» **Task input**:
◇ ◇ ◇

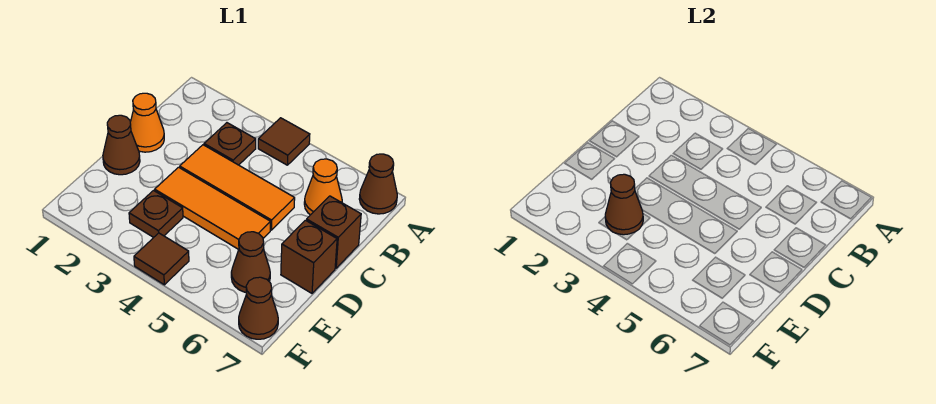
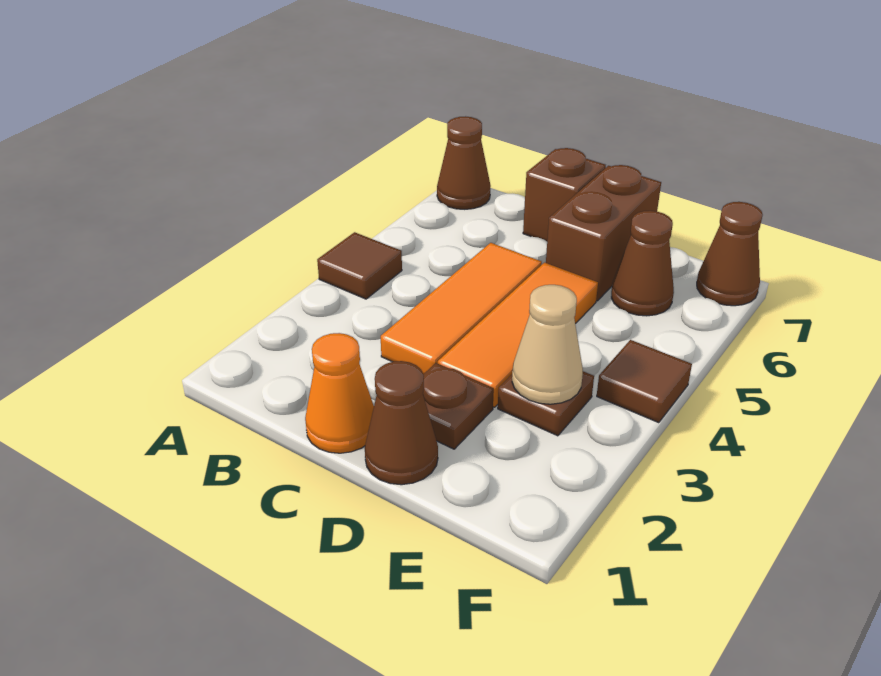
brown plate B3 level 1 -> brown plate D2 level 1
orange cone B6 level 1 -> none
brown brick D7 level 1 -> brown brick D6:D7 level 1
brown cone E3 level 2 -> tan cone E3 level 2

◇ ◇ ◇

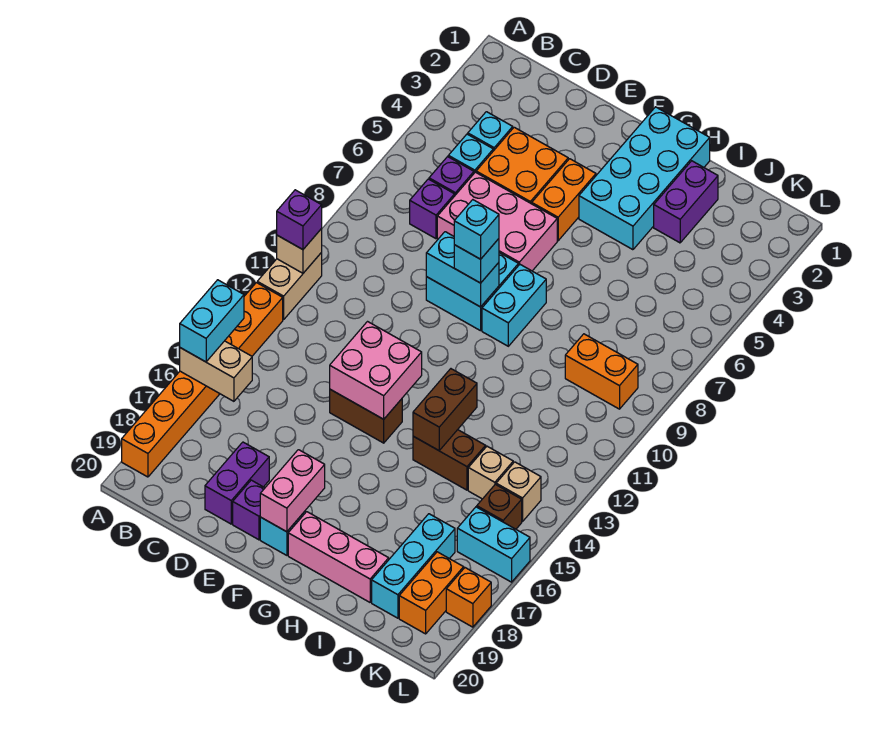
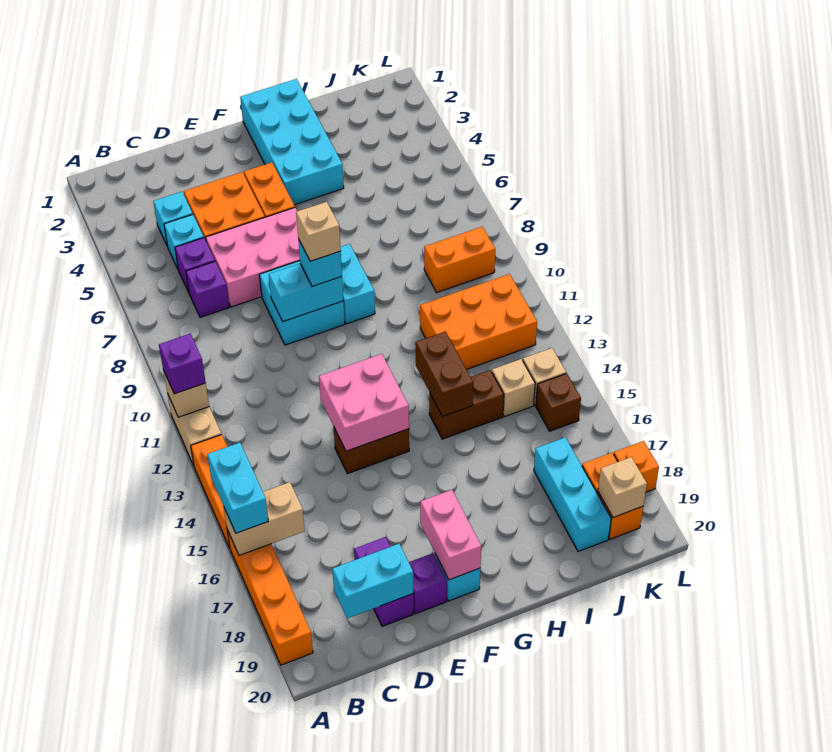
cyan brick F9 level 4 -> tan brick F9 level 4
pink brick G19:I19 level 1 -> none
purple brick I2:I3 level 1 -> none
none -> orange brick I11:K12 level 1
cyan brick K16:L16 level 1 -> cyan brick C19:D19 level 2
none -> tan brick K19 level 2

◇ ◇ ◇

» **Work task**:
From the material above, set down exactly the lines starting at the one with "brown plate B3" and ending at the one with "brown cone E3 level 2 -> tan cone E3 level 2", end lines included.

» **Answer for the task**:
brown plate B3 level 1 -> brown plate D2 level 1
orange cone B6 level 1 -> none
brown brick D7 level 1 -> brown brick D6:D7 level 1
brown cone E3 level 2 -> tan cone E3 level 2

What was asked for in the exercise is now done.